WHAT IS REQUIRED: Return every entry below exactly as written, minus the pictures.

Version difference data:
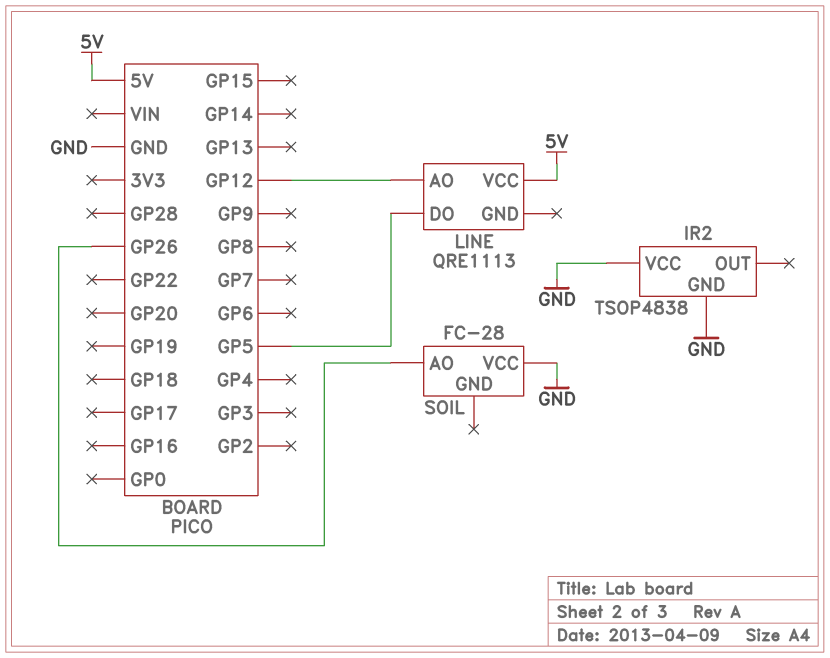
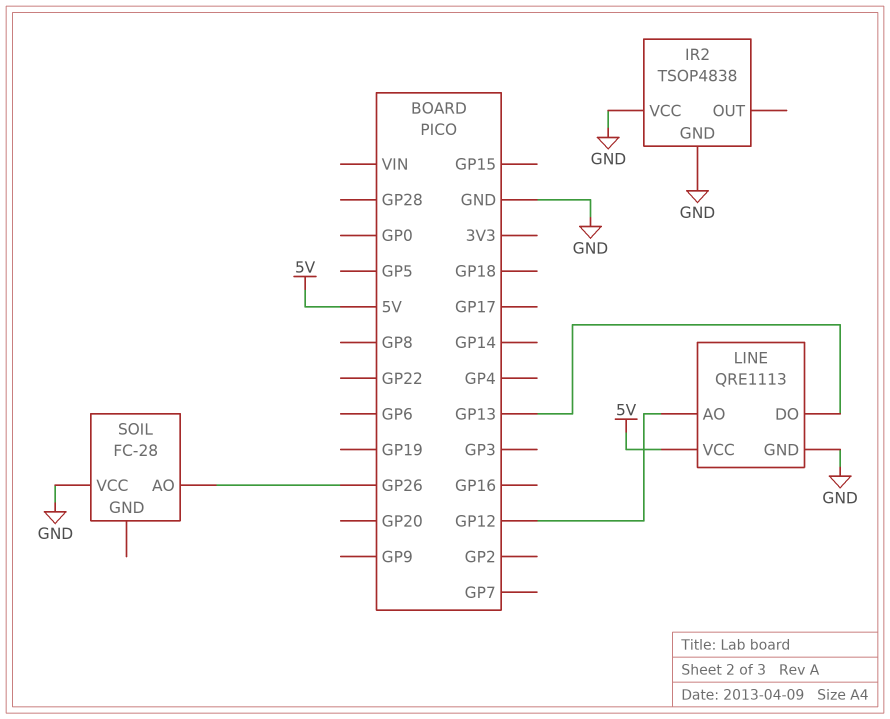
LINE pin DO: GP5 -> GP13
LINE pin GND: none -> GND

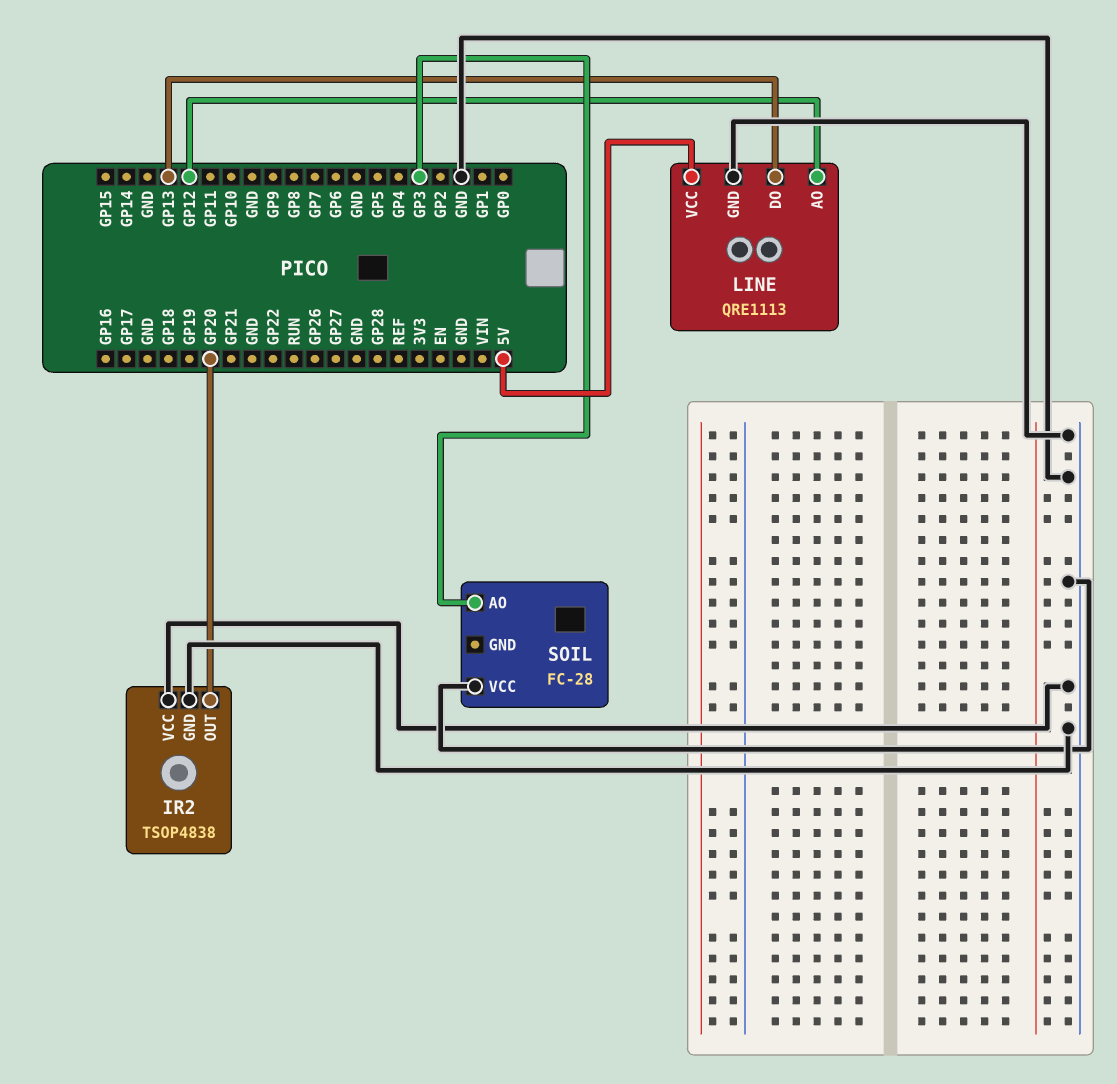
IR2 pin OUT: none -> GP20
SOIL pin AO: GP26 -> GP3

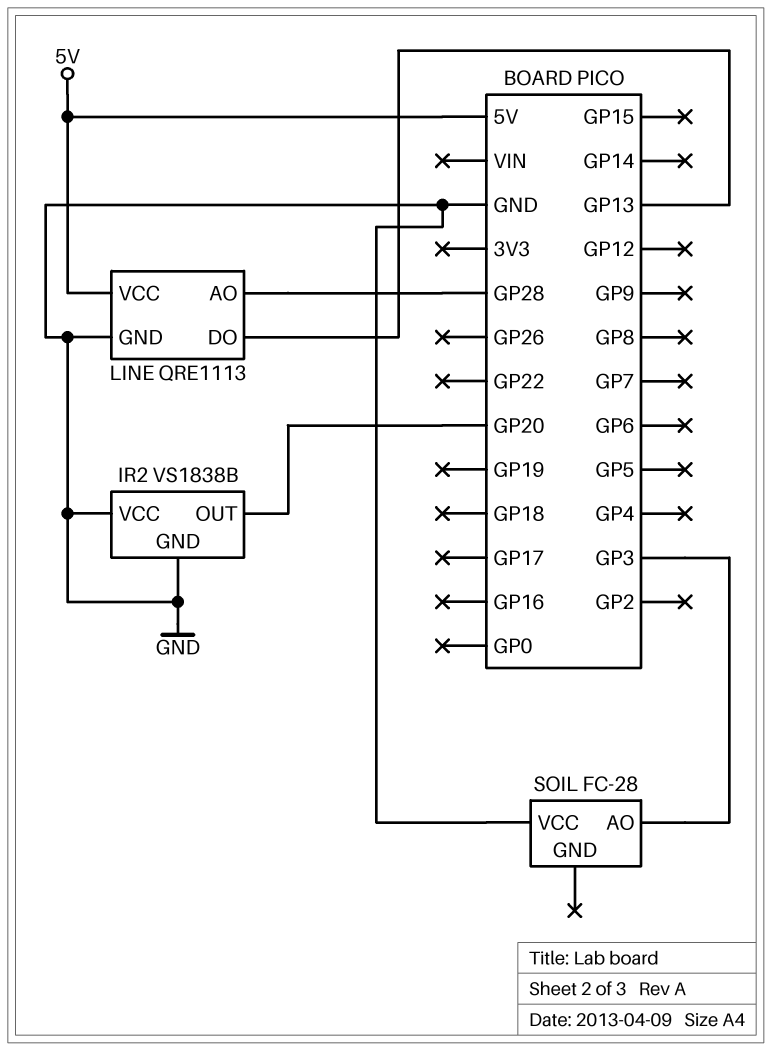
IR2: TSOP4838 -> VS1838B
LINE pin AO: GP12 -> GP28

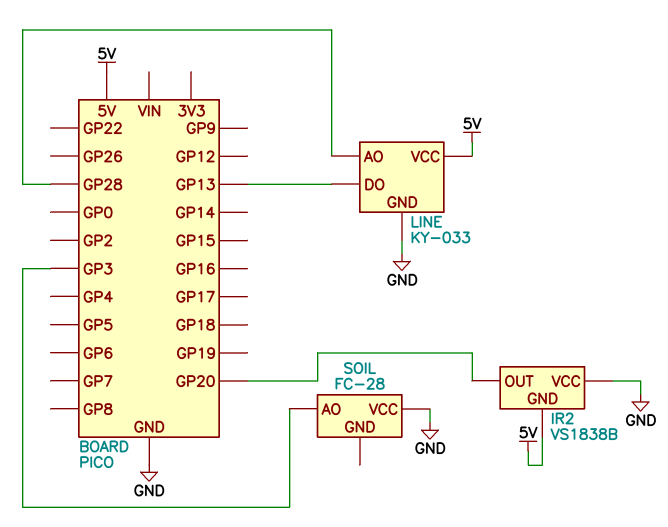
IR2 pin GND: GND -> 5V
LINE: QRE1113 -> KY-033

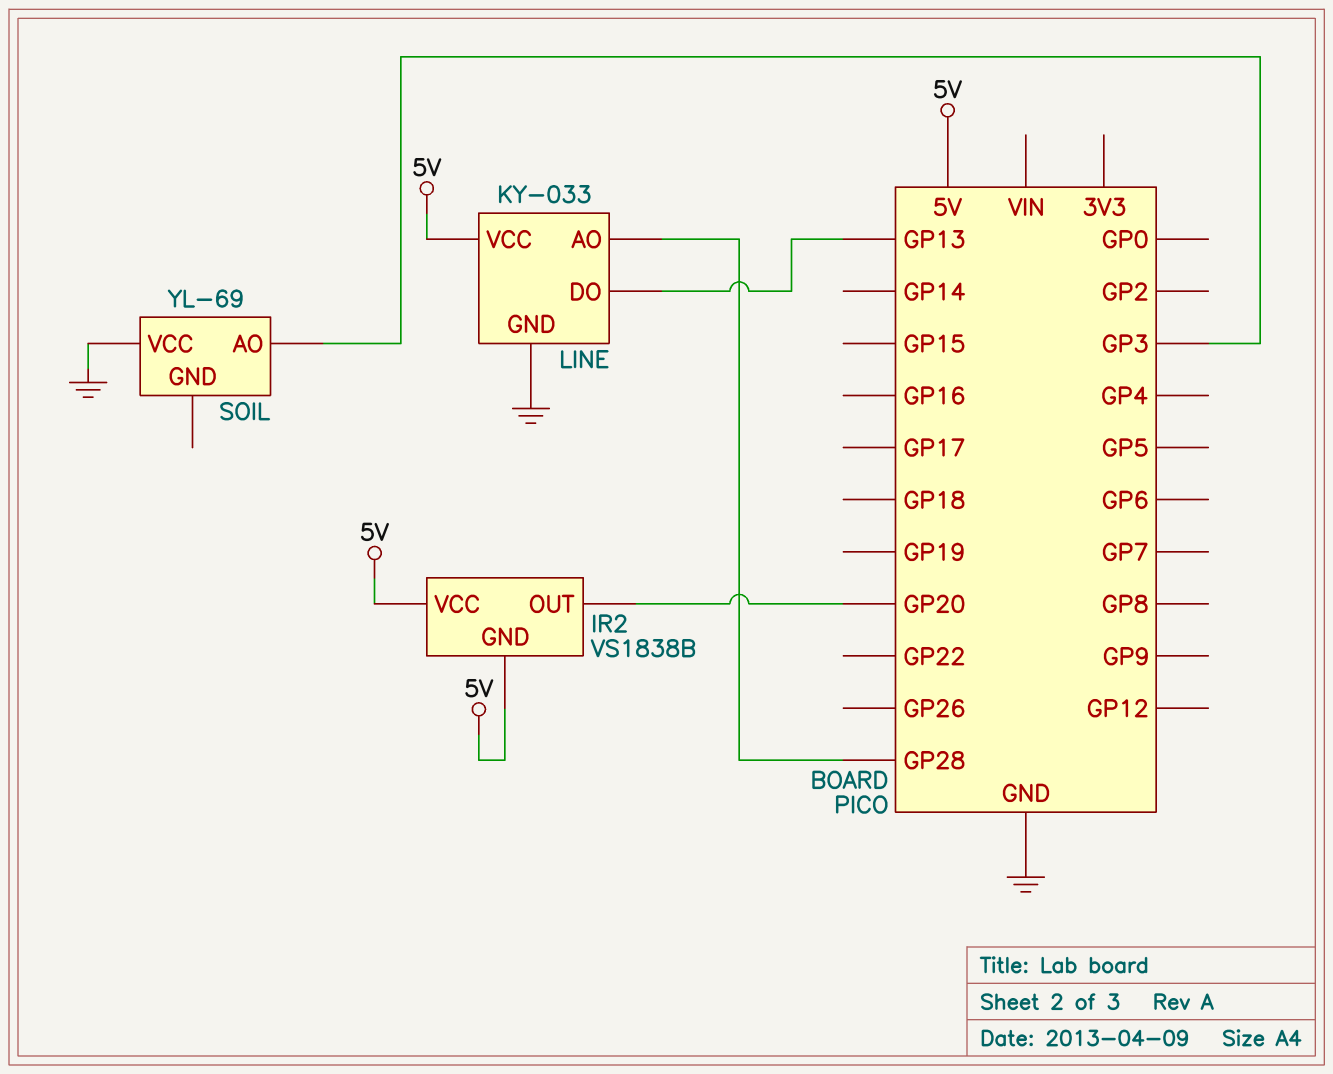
IR2 pin VCC: GND -> 5V
SOIL: FC-28 -> YL-69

EXERCISE SOLUTION:
LINE pin DO: GP5 -> GP13
LINE pin GND: none -> GND

IR2 pin OUT: none -> GP20
SOIL pin AO: GP26 -> GP3

IR2: TSOP4838 -> VS1838B
LINE pin AO: GP12 -> GP28

IR2 pin GND: GND -> 5V
LINE: QRE1113 -> KY-033

IR2 pin VCC: GND -> 5V
SOIL: FC-28 -> YL-69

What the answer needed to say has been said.